(Beginning of Data to use)
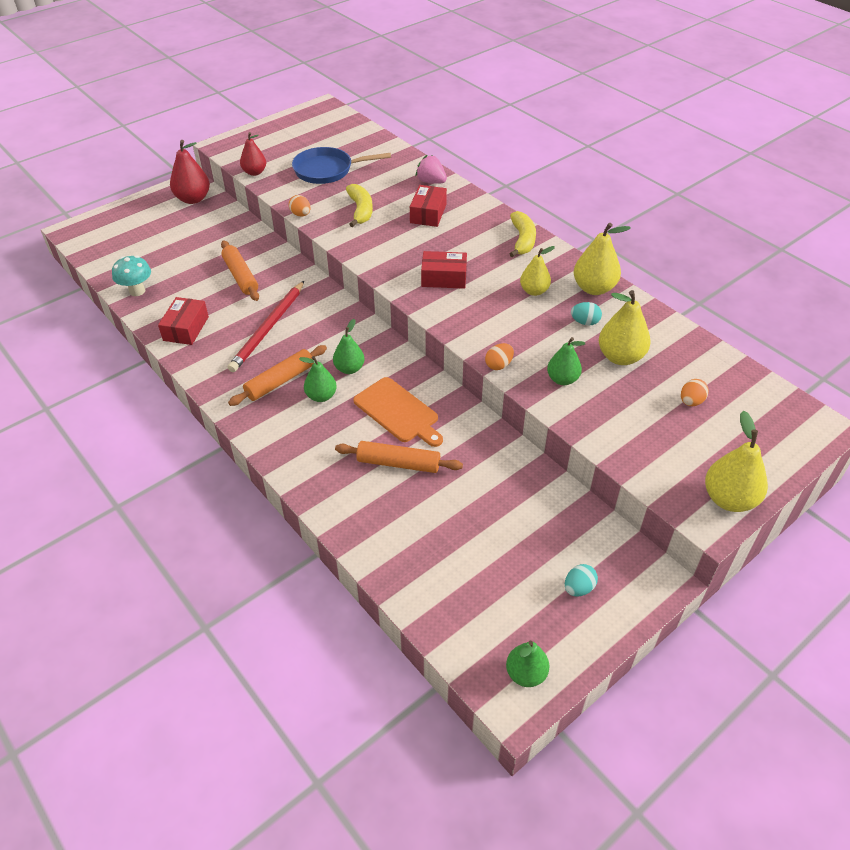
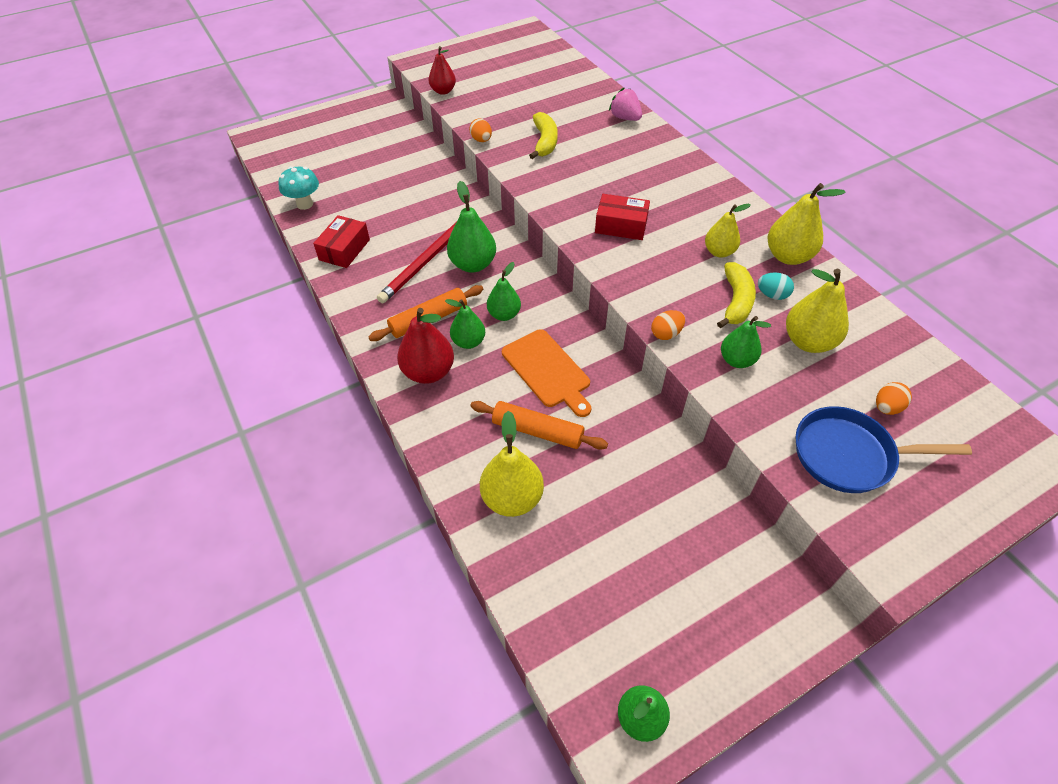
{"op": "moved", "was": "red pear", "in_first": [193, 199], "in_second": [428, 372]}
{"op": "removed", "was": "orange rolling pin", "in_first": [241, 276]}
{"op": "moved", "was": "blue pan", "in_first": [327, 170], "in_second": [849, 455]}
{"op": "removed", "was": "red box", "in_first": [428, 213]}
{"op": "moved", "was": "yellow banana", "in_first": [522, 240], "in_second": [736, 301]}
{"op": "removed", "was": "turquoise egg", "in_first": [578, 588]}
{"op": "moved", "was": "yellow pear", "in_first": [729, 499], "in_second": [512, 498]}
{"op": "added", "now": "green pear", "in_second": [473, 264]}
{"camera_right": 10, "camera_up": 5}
(End of Data to use)
=== Task item ===
Pictures aside, repeat every entry exactly as written.

=== Problem solution ===
{"op": "moved", "was": "red pear", "in_first": [193, 199], "in_second": [428, 372]}
{"op": "removed", "was": "orange rolling pin", "in_first": [241, 276]}
{"op": "moved", "was": "blue pan", "in_first": [327, 170], "in_second": [849, 455]}
{"op": "removed", "was": "red box", "in_first": [428, 213]}
{"op": "moved", "was": "yellow banana", "in_first": [522, 240], "in_second": [736, 301]}
{"op": "removed", "was": "turquoise egg", "in_first": [578, 588]}
{"op": "moved", "was": "yellow pear", "in_first": [729, 499], "in_second": [512, 498]}
{"op": "added", "now": "green pear", "in_second": [473, 264]}
{"camera_right": 10, "camera_up": 5}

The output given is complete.